+++ Input data +++

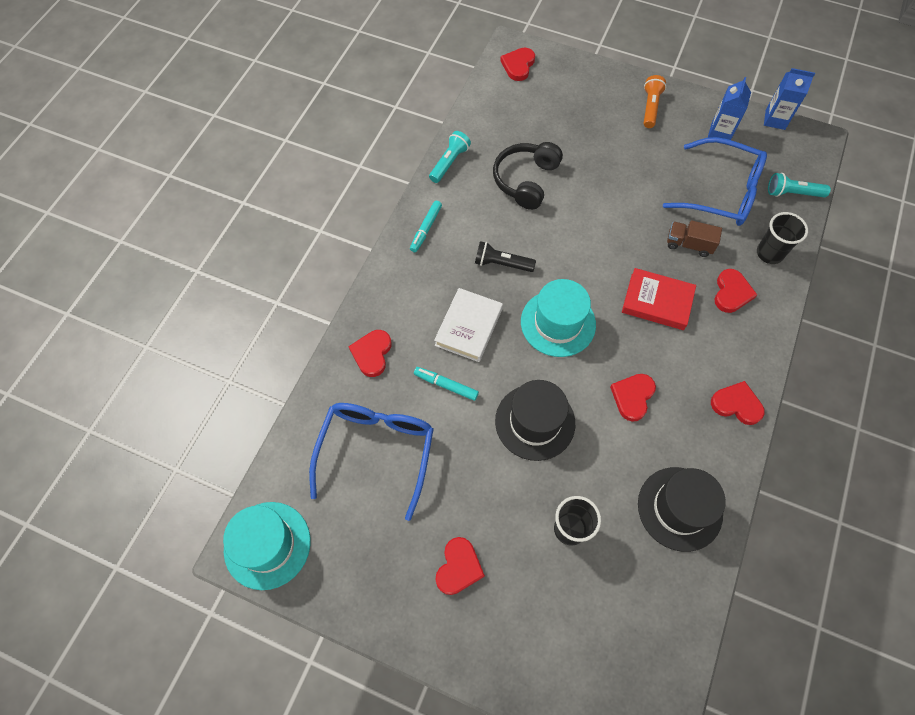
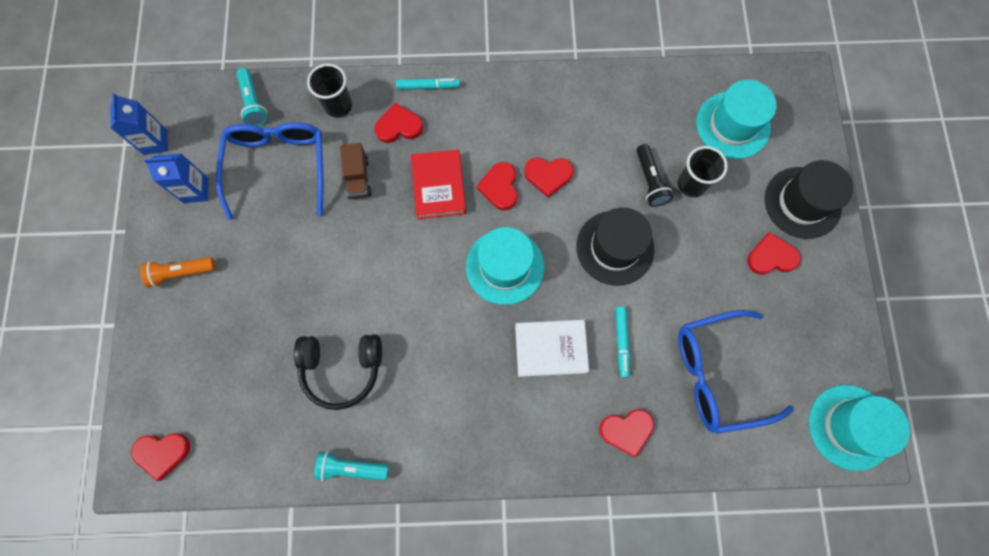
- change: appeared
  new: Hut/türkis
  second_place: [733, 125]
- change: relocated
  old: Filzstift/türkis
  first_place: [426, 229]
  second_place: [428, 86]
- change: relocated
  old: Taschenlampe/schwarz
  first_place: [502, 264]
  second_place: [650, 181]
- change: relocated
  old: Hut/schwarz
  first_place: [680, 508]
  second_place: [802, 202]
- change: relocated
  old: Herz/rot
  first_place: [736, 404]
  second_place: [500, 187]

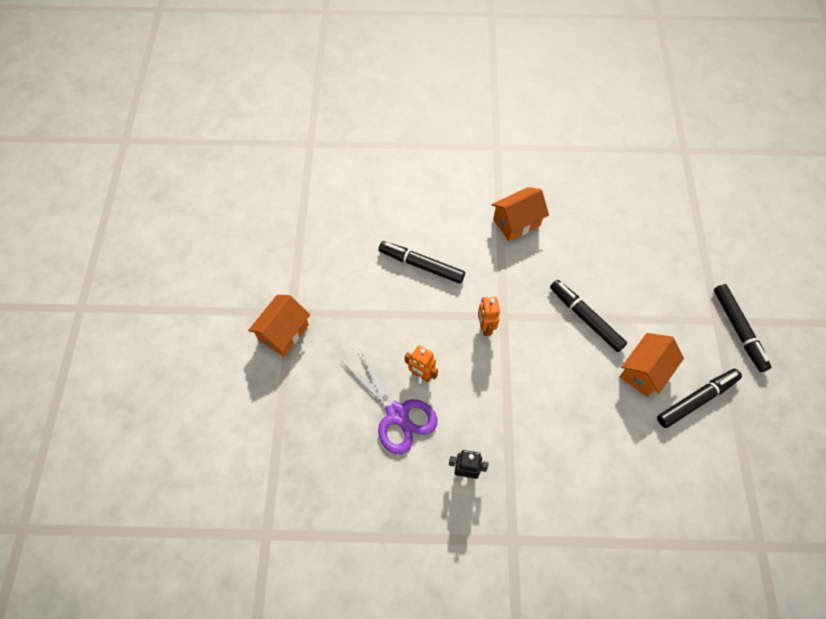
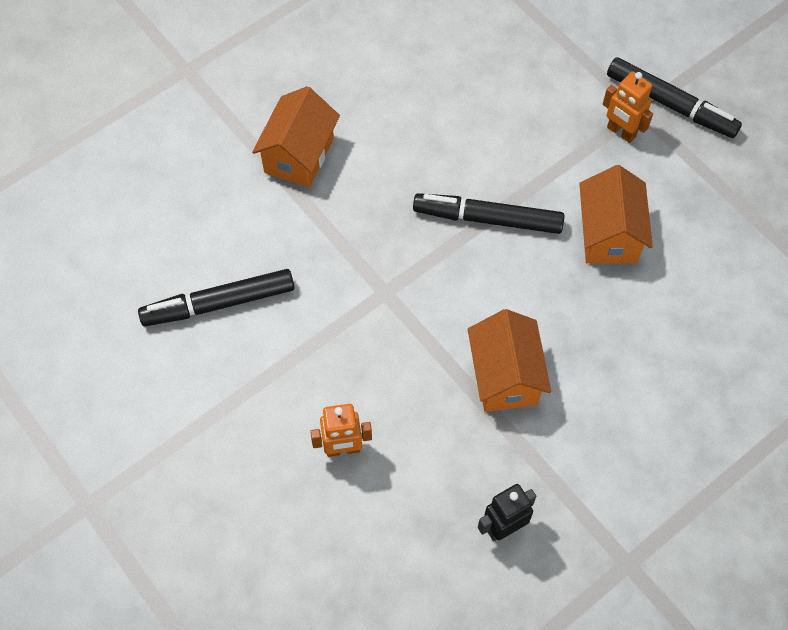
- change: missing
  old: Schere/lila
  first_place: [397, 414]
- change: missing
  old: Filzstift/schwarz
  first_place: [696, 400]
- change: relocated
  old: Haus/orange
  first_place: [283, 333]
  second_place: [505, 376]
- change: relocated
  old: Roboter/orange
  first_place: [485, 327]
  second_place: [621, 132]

+++
+++ Input data +++

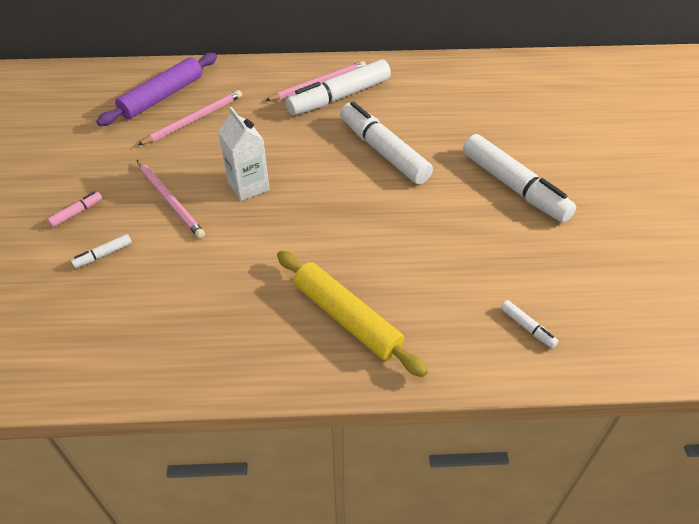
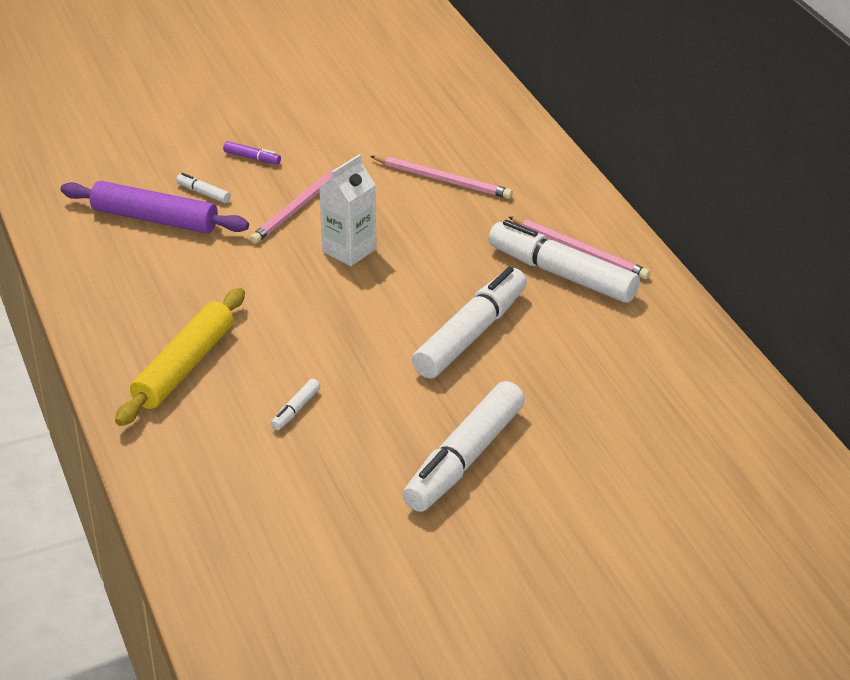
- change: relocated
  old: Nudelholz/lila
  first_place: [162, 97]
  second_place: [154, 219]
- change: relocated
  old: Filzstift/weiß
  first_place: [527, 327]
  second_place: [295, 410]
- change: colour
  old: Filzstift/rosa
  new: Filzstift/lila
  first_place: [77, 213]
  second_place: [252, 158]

+++

Problem description. Looking at the data above, say how many lines contain the word "türkis", with no added words.

Output of the task. 2